(Object matching data)
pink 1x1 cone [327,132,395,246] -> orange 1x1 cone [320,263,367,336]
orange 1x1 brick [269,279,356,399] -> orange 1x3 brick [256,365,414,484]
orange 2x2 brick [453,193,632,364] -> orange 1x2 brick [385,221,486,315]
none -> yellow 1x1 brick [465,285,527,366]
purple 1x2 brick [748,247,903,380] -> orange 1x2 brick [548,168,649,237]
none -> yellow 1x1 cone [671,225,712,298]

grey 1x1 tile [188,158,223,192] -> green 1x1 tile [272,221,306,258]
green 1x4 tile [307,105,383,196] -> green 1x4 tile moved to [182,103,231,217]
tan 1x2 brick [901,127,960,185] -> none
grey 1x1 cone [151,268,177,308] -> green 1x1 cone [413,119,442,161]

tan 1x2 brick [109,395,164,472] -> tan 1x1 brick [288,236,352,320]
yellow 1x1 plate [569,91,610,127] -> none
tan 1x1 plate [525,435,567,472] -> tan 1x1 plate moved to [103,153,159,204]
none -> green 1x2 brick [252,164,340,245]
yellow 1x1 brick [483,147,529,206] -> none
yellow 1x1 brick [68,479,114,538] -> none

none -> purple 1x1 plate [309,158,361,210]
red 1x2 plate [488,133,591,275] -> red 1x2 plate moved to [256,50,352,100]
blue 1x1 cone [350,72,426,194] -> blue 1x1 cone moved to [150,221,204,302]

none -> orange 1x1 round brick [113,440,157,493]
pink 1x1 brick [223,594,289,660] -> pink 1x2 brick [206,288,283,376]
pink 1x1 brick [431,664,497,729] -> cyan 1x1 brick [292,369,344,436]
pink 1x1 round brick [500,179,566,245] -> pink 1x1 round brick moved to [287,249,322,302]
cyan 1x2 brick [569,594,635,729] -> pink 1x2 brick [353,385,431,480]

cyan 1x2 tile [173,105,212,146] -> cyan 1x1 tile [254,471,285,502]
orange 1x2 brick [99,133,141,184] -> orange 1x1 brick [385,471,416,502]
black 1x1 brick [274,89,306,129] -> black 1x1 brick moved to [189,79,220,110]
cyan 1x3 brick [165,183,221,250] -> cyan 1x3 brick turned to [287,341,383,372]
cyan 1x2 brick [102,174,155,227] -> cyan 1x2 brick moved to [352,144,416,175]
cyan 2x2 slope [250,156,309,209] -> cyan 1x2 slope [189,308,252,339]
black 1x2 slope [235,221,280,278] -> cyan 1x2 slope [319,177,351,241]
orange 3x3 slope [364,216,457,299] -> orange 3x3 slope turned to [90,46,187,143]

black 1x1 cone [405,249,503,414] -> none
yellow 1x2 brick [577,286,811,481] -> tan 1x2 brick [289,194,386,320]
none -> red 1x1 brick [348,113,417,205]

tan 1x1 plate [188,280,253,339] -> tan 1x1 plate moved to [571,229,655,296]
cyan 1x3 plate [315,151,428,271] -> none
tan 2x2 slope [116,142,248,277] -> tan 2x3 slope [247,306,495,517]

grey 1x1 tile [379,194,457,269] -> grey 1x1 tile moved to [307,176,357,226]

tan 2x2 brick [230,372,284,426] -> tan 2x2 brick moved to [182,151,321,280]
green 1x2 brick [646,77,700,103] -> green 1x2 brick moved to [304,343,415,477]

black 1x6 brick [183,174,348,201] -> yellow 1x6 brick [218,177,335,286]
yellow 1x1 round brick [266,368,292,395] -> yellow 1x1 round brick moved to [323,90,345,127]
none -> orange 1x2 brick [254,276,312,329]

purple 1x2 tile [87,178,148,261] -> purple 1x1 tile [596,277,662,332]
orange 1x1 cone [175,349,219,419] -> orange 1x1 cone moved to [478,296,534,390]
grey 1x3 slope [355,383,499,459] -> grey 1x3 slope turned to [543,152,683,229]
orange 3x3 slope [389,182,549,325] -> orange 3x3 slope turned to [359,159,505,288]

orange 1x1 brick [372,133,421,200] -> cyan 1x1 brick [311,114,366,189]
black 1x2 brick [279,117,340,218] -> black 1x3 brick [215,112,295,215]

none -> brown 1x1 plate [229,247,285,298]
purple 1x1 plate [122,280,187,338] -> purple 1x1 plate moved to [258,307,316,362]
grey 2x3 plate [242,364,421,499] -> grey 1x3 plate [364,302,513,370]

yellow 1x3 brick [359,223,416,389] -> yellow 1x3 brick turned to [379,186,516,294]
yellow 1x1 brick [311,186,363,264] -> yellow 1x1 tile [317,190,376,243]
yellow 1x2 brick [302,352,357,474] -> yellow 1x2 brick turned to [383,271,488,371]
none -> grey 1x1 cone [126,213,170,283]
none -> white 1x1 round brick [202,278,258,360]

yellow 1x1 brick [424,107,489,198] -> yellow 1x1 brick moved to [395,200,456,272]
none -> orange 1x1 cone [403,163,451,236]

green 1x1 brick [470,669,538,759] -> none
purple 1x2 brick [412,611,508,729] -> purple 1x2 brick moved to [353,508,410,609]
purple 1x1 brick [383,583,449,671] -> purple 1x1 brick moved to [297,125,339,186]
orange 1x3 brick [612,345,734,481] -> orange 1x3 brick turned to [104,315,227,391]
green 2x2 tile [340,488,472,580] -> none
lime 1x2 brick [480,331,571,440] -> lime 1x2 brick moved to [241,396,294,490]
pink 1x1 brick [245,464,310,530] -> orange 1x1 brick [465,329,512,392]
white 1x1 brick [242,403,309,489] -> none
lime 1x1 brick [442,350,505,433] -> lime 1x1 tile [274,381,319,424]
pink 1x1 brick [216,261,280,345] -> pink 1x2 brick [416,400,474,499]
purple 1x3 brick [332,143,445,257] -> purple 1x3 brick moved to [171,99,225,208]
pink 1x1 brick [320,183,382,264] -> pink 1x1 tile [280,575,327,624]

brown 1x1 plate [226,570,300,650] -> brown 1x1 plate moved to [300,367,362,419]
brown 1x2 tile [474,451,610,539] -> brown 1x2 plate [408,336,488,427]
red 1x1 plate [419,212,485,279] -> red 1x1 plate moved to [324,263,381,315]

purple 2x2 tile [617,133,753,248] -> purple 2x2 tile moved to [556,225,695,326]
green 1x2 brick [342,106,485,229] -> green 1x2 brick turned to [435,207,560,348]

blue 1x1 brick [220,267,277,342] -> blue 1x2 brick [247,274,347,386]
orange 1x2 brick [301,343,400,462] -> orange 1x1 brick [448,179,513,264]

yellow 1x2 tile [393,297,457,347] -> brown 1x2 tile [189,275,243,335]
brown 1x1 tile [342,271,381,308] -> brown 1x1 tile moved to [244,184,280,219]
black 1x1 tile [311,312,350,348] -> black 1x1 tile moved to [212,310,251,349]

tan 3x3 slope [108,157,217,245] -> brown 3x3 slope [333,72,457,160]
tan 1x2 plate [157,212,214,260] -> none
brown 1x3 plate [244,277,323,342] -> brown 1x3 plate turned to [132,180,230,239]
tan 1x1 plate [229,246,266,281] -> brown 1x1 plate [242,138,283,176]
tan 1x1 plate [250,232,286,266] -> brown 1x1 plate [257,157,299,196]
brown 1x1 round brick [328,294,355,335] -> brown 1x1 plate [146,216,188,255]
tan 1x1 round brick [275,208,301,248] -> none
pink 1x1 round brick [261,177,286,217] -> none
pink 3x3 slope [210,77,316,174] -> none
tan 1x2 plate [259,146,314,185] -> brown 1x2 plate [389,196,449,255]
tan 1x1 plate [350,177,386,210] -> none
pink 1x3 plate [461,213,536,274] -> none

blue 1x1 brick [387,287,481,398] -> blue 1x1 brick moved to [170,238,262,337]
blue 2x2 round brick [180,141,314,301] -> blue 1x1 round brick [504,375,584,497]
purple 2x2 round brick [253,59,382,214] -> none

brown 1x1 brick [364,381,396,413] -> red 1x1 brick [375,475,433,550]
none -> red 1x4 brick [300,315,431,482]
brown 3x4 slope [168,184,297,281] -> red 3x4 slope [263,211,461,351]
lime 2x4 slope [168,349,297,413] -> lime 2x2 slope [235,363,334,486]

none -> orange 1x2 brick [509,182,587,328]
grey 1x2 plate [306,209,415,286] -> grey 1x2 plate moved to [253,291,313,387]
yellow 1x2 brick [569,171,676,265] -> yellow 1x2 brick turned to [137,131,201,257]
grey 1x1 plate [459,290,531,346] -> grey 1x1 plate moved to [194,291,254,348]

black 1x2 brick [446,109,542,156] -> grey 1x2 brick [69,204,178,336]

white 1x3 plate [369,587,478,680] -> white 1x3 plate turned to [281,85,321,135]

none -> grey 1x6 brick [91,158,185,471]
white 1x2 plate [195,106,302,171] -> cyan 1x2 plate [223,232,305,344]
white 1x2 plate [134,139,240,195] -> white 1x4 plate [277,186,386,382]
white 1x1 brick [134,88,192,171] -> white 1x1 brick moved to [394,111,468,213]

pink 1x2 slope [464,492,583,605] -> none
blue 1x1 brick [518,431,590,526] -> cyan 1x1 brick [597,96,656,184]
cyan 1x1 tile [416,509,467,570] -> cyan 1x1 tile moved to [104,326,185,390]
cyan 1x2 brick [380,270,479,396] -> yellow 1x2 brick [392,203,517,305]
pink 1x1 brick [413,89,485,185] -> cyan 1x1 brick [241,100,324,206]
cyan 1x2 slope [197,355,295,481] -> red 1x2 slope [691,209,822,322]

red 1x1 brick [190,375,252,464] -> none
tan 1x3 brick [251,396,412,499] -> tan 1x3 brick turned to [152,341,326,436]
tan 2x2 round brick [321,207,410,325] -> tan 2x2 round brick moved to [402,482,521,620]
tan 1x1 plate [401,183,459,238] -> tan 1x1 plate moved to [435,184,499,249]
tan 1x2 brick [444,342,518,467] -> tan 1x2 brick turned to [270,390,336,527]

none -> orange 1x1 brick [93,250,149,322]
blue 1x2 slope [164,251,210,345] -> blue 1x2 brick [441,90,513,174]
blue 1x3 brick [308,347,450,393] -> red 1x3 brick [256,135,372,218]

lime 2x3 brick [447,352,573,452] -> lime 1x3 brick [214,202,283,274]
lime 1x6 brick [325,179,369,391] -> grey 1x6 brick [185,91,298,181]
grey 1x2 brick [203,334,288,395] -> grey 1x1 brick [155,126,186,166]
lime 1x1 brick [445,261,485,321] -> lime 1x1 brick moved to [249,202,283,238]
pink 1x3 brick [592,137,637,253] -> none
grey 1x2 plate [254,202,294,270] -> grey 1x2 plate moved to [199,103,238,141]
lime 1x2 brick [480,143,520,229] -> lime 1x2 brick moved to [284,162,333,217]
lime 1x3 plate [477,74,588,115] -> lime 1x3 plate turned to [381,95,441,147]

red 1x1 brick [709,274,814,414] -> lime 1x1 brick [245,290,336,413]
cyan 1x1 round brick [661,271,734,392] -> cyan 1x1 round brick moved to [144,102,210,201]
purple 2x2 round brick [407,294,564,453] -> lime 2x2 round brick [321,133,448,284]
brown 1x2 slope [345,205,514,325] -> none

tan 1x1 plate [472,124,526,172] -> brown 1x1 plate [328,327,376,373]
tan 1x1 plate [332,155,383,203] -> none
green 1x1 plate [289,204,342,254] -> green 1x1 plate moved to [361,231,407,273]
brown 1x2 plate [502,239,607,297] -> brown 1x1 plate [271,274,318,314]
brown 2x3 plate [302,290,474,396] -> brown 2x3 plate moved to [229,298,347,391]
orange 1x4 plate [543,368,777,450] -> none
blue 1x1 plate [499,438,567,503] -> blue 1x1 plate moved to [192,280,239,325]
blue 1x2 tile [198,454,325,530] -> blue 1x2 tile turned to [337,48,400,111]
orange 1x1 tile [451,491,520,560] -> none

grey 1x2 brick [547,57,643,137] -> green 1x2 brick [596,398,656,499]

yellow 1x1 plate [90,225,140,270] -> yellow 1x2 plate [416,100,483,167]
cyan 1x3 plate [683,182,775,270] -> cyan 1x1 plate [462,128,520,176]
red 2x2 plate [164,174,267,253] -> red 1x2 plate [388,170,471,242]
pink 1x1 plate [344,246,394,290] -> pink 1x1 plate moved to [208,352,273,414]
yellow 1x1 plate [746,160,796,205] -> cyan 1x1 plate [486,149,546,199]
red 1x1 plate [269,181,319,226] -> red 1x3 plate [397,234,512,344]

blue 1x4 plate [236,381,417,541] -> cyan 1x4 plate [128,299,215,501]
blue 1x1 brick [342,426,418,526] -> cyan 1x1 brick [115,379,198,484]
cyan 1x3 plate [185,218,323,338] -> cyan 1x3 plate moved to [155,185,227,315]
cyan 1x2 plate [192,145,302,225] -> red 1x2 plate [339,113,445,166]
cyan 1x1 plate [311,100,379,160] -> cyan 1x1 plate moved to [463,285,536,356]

— ACTIVITY —
Transcribe, exactly and without additions, the lines of the records above, beginning with the line that contains "red 1x2 plate [488,133,591,275]" and ending with the line that contains "cyan 1x2 brick [102,174,155,227]", both included.

— WRITTEN ANSWER —
red 1x2 plate [488,133,591,275] -> red 1x2 plate moved to [256,50,352,100]
blue 1x1 cone [350,72,426,194] -> blue 1x1 cone moved to [150,221,204,302]

none -> orange 1x1 round brick [113,440,157,493]
pink 1x1 brick [223,594,289,660] -> pink 1x2 brick [206,288,283,376]
pink 1x1 brick [431,664,497,729] -> cyan 1x1 brick [292,369,344,436]
pink 1x1 round brick [500,179,566,245] -> pink 1x1 round brick moved to [287,249,322,302]
cyan 1x2 brick [569,594,635,729] -> pink 1x2 brick [353,385,431,480]

cyan 1x2 tile [173,105,212,146] -> cyan 1x1 tile [254,471,285,502]
orange 1x2 brick [99,133,141,184] -> orange 1x1 brick [385,471,416,502]
black 1x1 brick [274,89,306,129] -> black 1x1 brick moved to [189,79,220,110]
cyan 1x3 brick [165,183,221,250] -> cyan 1x3 brick turned to [287,341,383,372]
cyan 1x2 brick [102,174,155,227] -> cyan 1x2 brick moved to [352,144,416,175]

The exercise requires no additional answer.